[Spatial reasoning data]

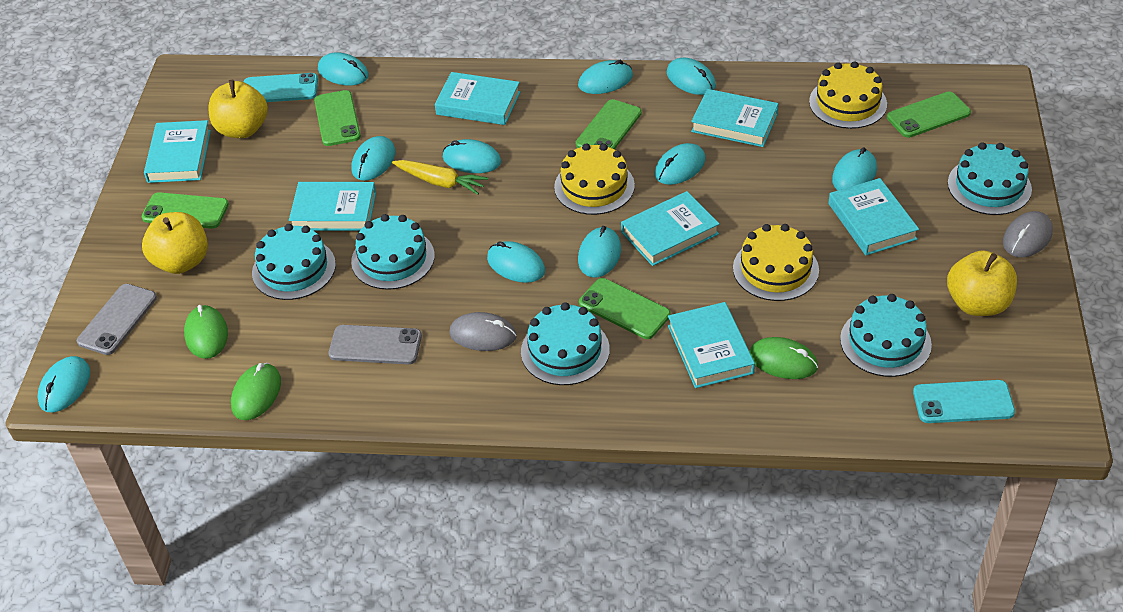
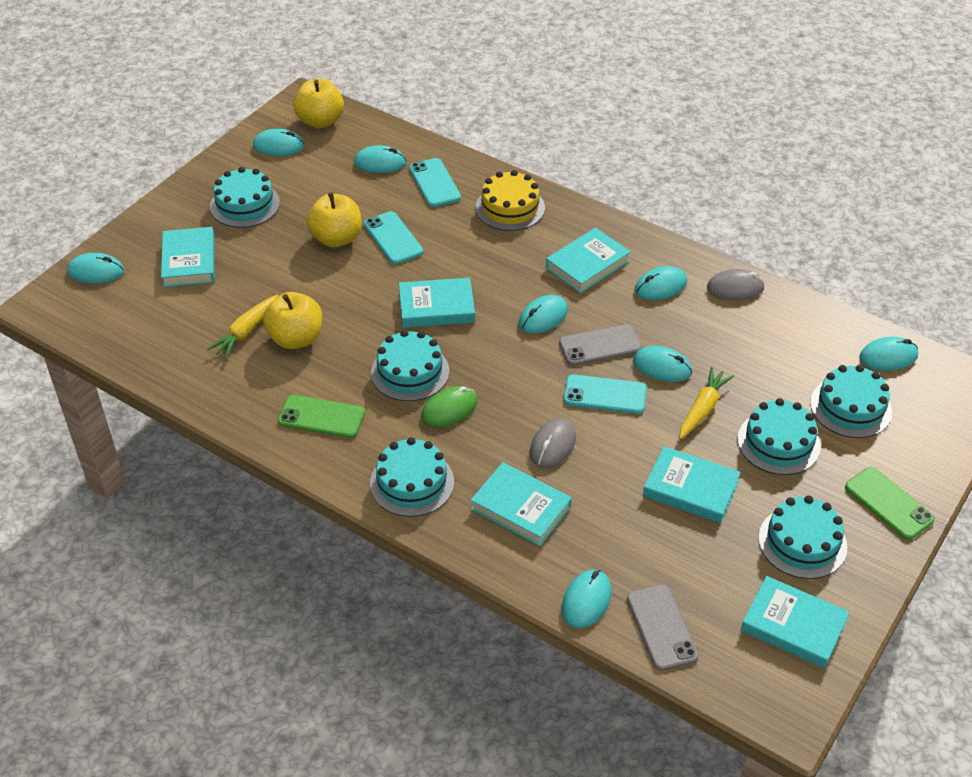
green mouse: 3 -> 1
green phone: 5 -> 2
turquoise book: 7 -> 6
turquoise cake: 5 -> 6
turquoise mouse: 10 -> 8
turquoise phone: 2 -> 3
yellow cake: 3 -> 1
yellow carrot: 1 -> 2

● **PROMPT**: The answer must be the line containing "turquoise mouse: 10 -> 8" and every line after it through the end of the records, repeated exactly.

● **SOLVED PROBLEM**:
turquoise mouse: 10 -> 8
turquoise phone: 2 -> 3
yellow cake: 3 -> 1
yellow carrot: 1 -> 2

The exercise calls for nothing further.